Work order: Please copy out each line of the entries in which "black" appears.

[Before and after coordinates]
......
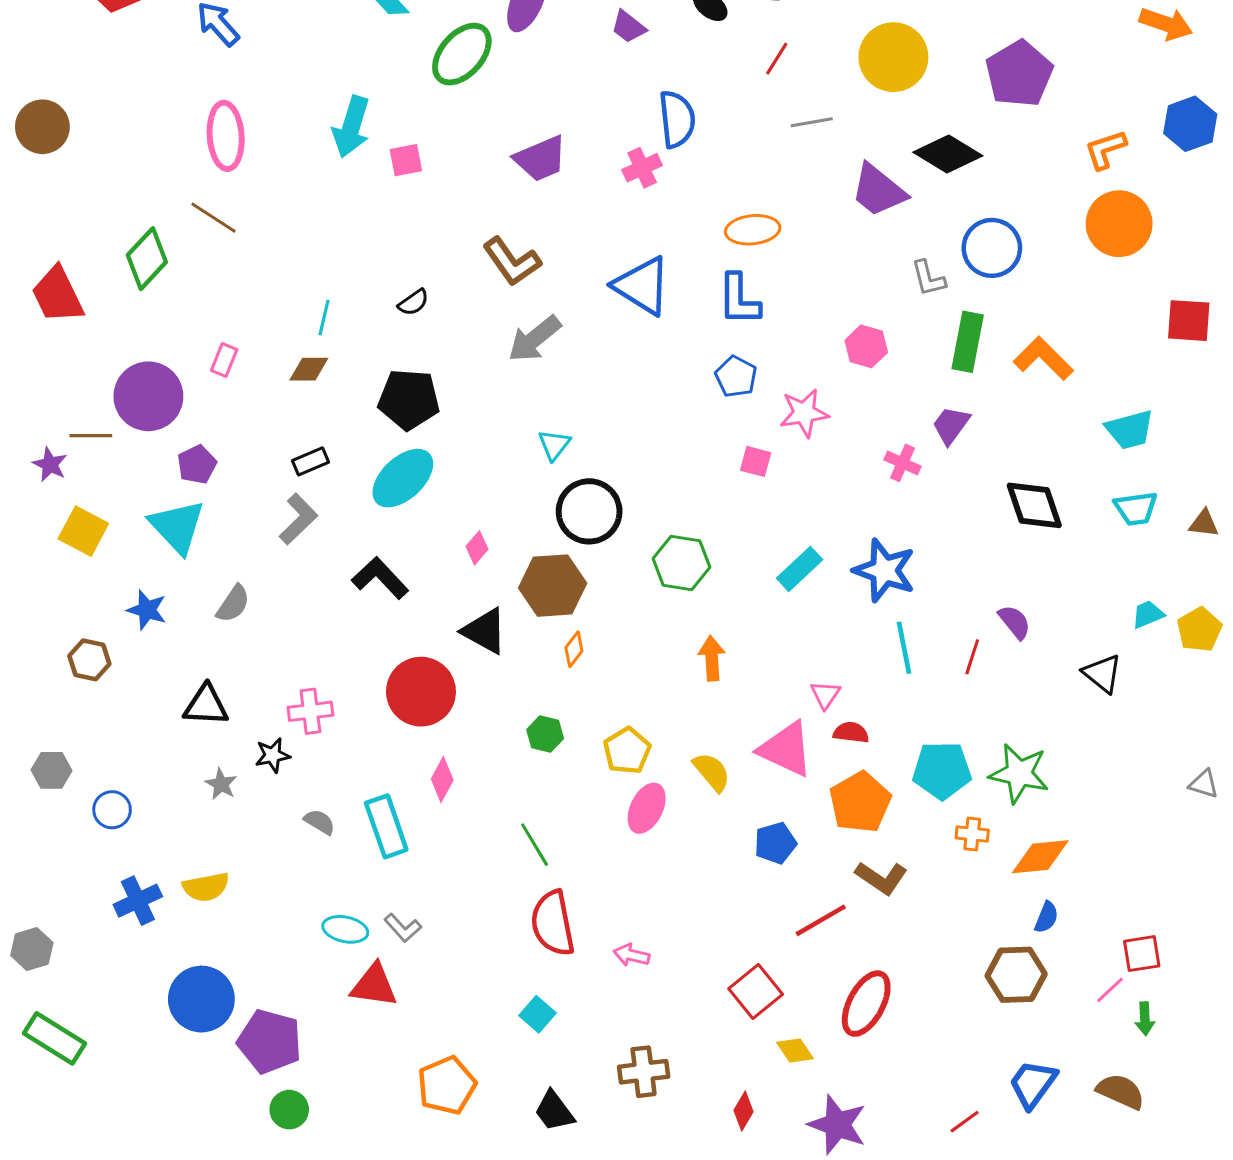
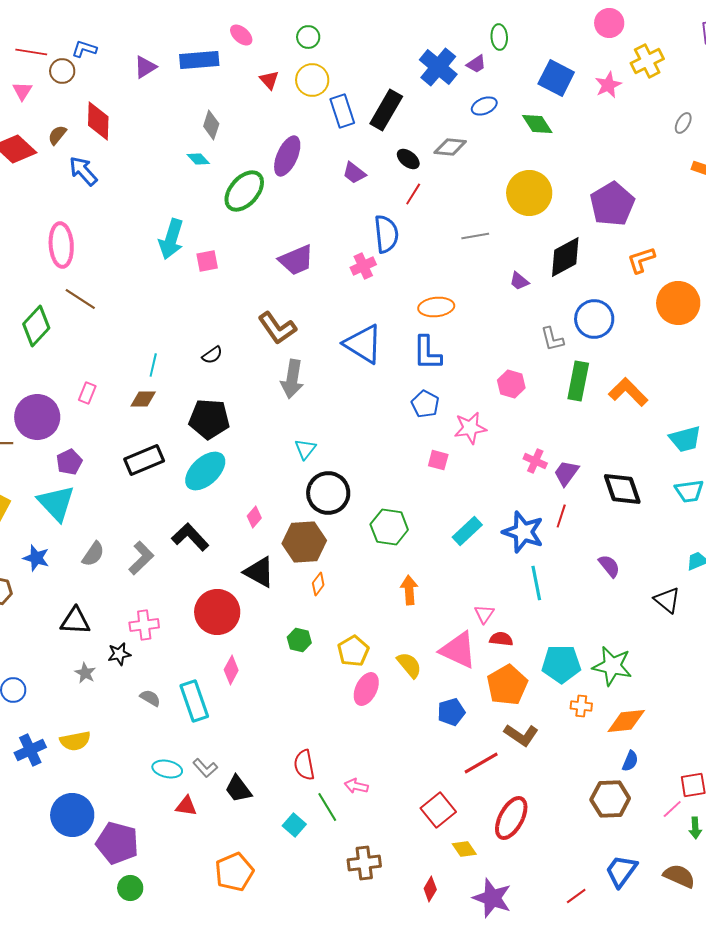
red line: (777, 59) -> (413, 194), moved
pink ellipse: (226, 136) -> (61, 245), moved
orange L-shape: (1105, 149) -> (641, 260), moved
black diamond: (948, 154) -> (565, 257), turned -60
purple trapezoid: (878, 190) -> (519, 281), size x0.5
gray arrow: (535, 339) -> (292, 379), turned -42
purple trapezoid: (951, 425) -> (566, 473), moved
black rectangle: (310, 461) -> (144, 460), size x1.6
gray L-shape: (298, 519) -> (141, 558), moved
red line: (972, 657) -> (561, 516), moved
green line: (535, 845) -> (327, 807), moved
red semicircle: (553, 923) -> (304, 765), size x0.7
red triangle: (374, 985) -> (186, 806), size x0.7
black trapezoid: (554, 1111) -> (238, 789), moved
......
Solution to this task:
black diamond: (948, 154) -> (565, 257), turned -60
black rectangle: (310, 461) -> (144, 460), size x1.6
black trapezoid: (554, 1111) -> (238, 789), moved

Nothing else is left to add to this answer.